> **TASK ITEM**
Set down all of the data exactly. Pictures stay out of the copy.

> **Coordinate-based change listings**
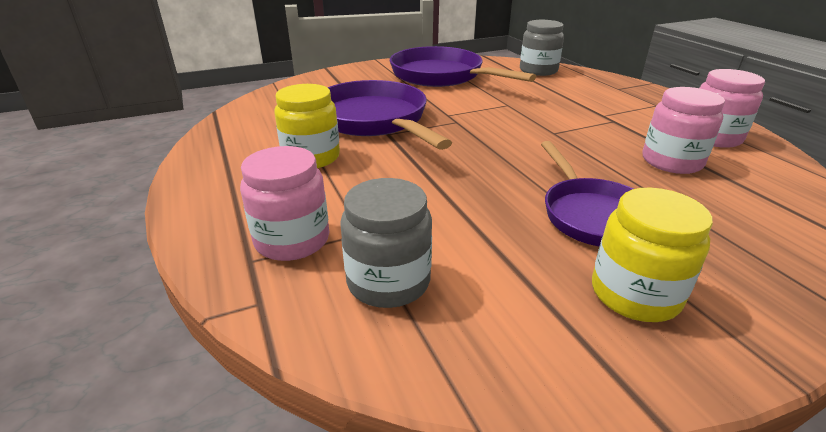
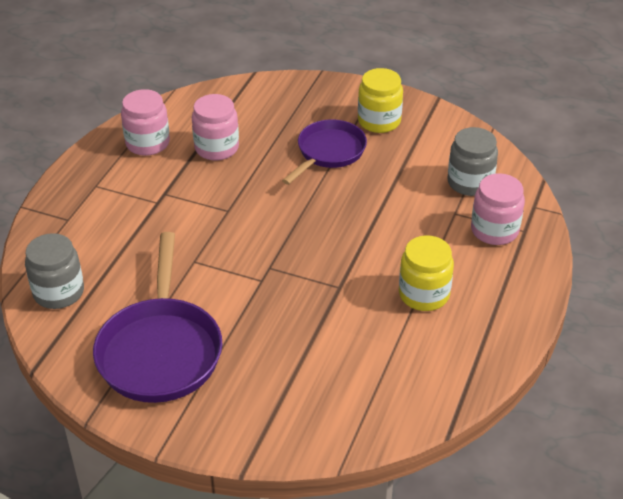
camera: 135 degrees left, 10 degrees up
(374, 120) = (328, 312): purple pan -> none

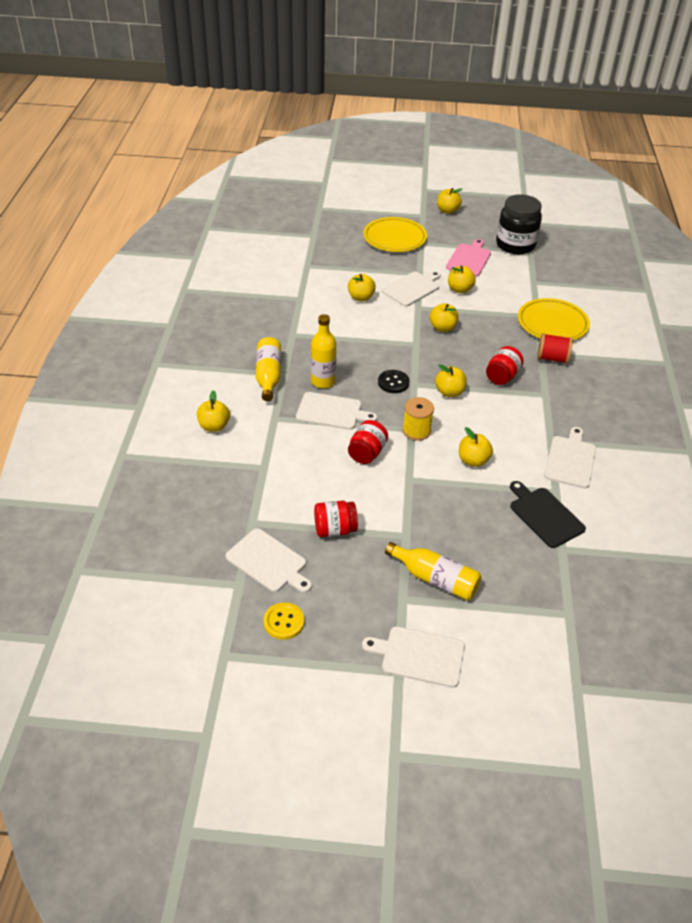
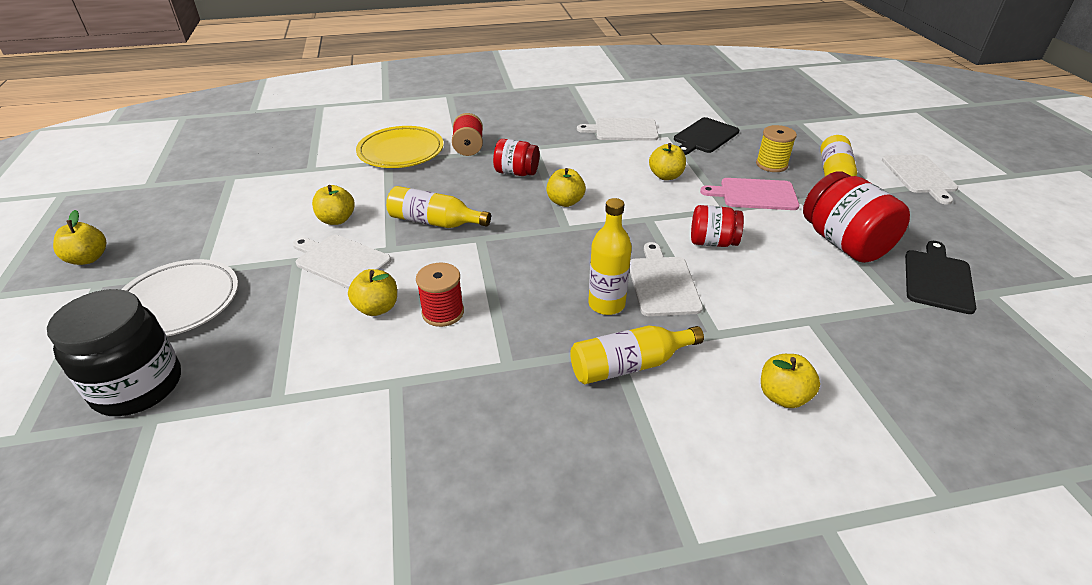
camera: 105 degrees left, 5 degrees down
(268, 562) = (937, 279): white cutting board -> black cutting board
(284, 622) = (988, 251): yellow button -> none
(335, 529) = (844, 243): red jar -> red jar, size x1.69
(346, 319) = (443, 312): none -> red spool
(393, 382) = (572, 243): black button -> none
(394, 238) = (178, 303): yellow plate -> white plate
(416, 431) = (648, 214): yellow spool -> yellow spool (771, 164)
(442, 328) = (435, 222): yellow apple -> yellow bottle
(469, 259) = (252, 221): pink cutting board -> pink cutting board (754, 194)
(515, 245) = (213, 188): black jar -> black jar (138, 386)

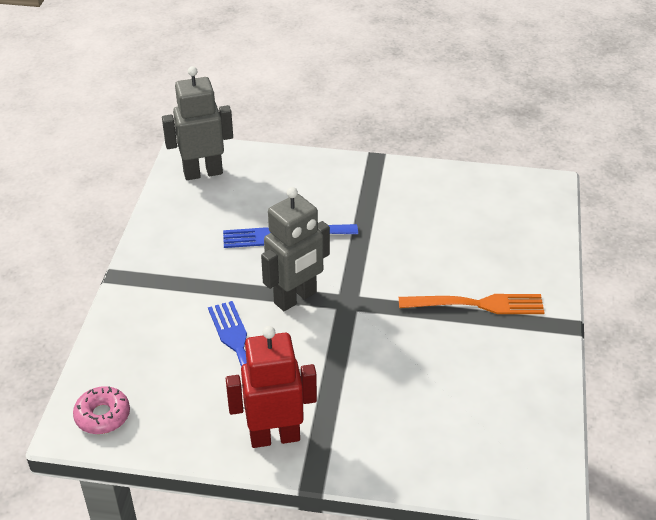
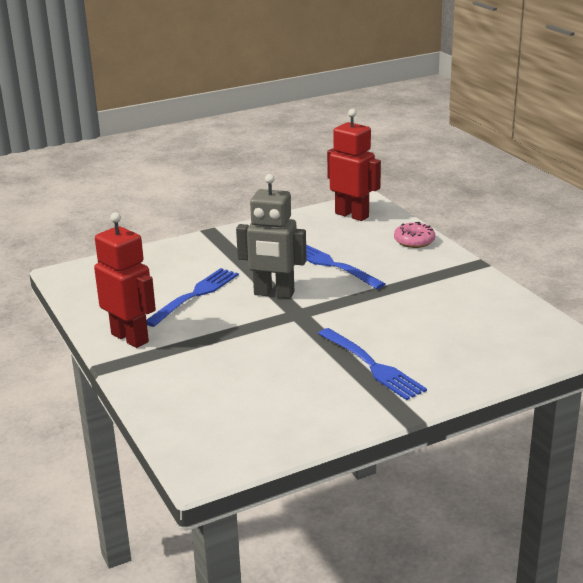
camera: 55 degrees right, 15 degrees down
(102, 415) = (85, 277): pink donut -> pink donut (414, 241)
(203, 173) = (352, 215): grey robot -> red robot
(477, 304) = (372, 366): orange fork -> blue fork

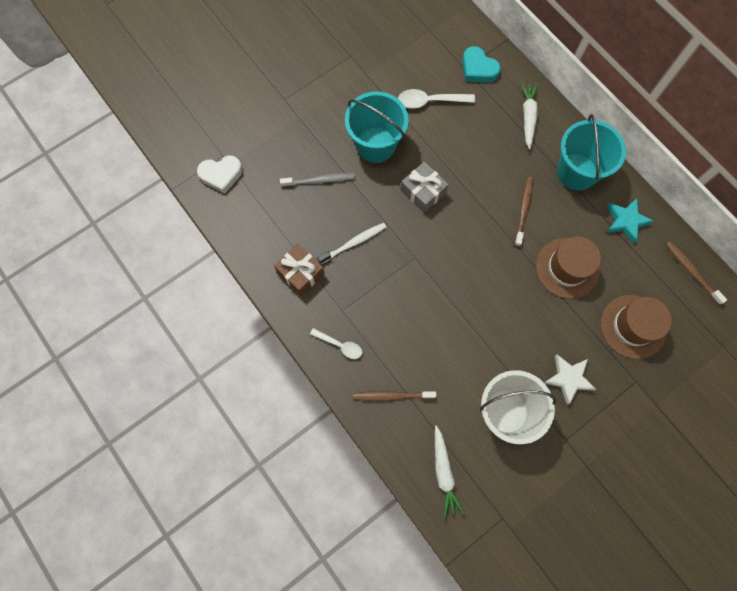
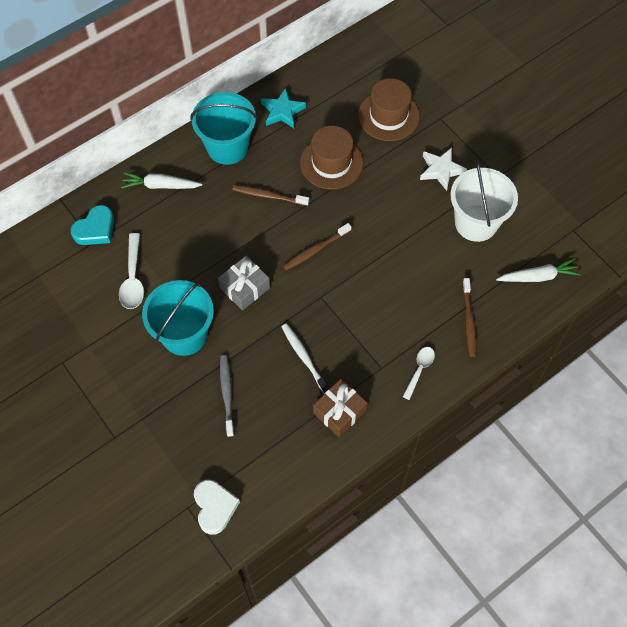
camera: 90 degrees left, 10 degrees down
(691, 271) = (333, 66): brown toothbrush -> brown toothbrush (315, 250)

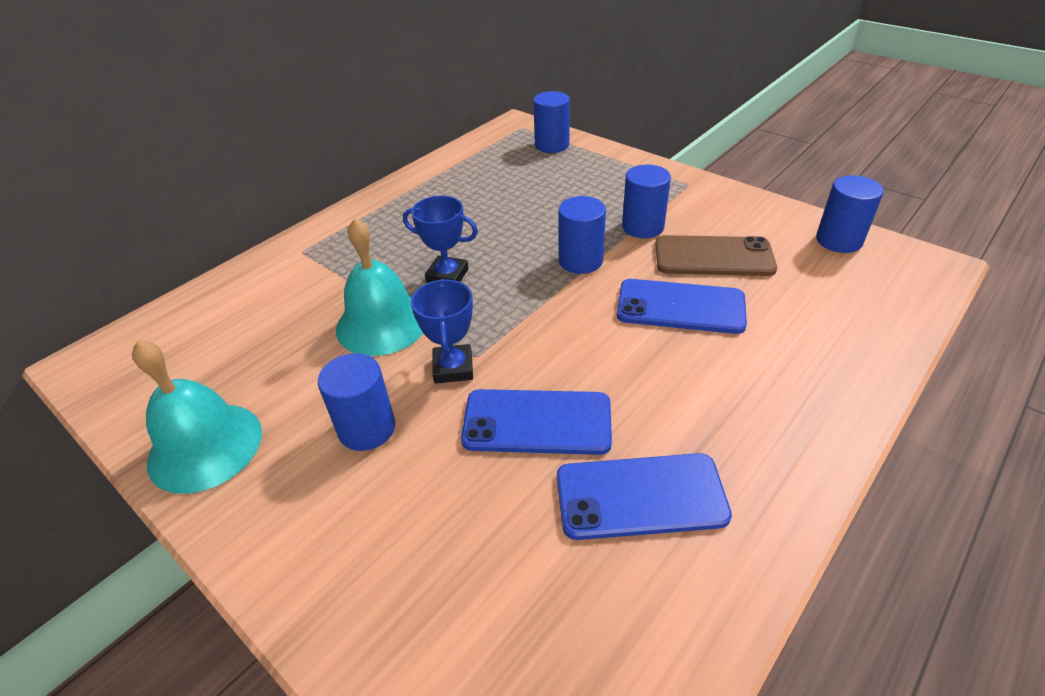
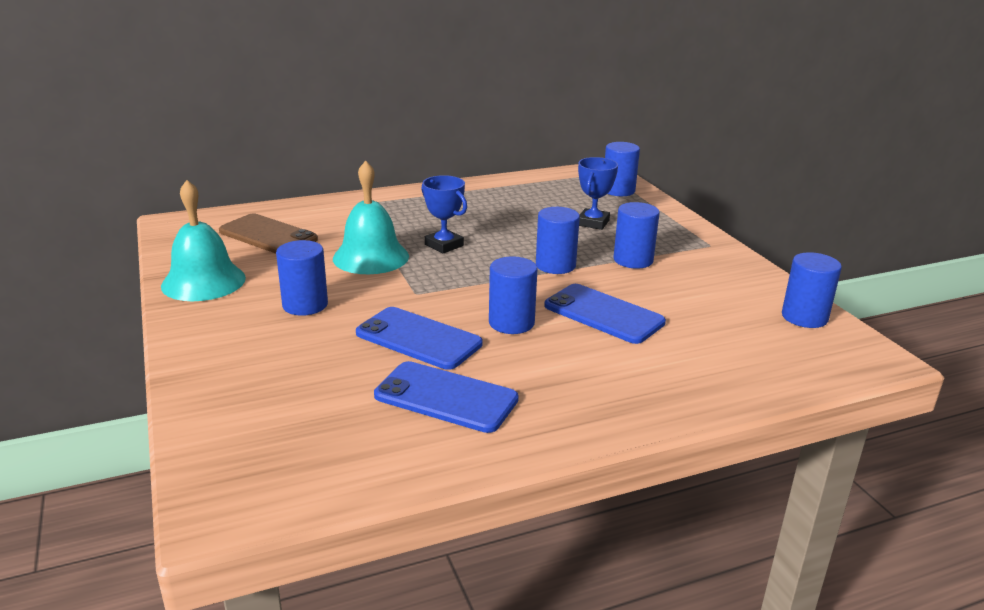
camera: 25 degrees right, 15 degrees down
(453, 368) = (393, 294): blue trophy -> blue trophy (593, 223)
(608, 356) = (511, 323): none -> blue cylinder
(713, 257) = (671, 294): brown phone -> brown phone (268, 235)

> **YOUR SOLUTION**
camera: 135 degrees left, 10 degrees up
(374, 120) = (328, 312): purple pan -> none

camera: 105 degrees left, 5 degrees down
(268, 562) = (937, 279): white cutting board -> black cutting board
(284, 622) = (988, 251): yellow button -> none
(335, 529) = (844, 243): red jar -> red jar, size x1.69
(346, 319) = (443, 312): none -> red spool
(393, 382) = (572, 243): black button -> none
(394, 238) = (178, 303): yellow plate -> white plate
(416, 431) = (648, 214): yellow spool -> yellow spool (771, 164)
(442, 328) = (435, 222): yellow apple -> yellow bottle
(469, 259) = (252, 221): pink cutting board -> pink cutting board (754, 194)
(515, 245) = (213, 188): black jar -> black jar (138, 386)

camera: 55 degrees right, 15 degrees down
(102, 415) = (85, 277): pink donut -> pink donut (414, 241)
(203, 173) = (352, 215): grey robot -> red robot
(477, 304) = (372, 366): orange fork -> blue fork

camera: 90 degrees left, 10 degrees down
(691, 271) = (333, 66): brown toothbrush -> brown toothbrush (315, 250)

camera: 25 degrees right, 15 degrees down
(453, 368) = (393, 294): blue trophy -> blue trophy (593, 223)
(608, 356) = (511, 323): none -> blue cylinder
(713, 257) = (671, 294): brown phone -> brown phone (268, 235)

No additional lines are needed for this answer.